The output should be exactly the lines from the one containing "SOIL3 pin AO: D3 -> D1" through the last line of the records, and only those.

= Beginning of Section =

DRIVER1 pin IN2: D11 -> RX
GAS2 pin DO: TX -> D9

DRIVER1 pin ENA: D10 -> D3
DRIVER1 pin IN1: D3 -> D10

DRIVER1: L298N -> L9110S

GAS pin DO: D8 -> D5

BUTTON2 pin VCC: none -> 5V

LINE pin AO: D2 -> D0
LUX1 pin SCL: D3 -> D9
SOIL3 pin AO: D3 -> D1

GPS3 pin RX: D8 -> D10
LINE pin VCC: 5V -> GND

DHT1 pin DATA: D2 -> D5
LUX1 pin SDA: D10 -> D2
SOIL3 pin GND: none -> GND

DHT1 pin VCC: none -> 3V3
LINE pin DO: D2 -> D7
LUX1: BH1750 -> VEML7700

= End of Section =

## FINISHED TASK
SOIL3 pin AO: D3 -> D1

GPS3 pin RX: D8 -> D10
LINE pin VCC: 5V -> GND

DHT1 pin DATA: D2 -> D5
LUX1 pin SDA: D10 -> D2
SOIL3 pin GND: none -> GND

DHT1 pin VCC: none -> 3V3
LINE pin DO: D2 -> D7
LUX1: BH1750 -> VEML7700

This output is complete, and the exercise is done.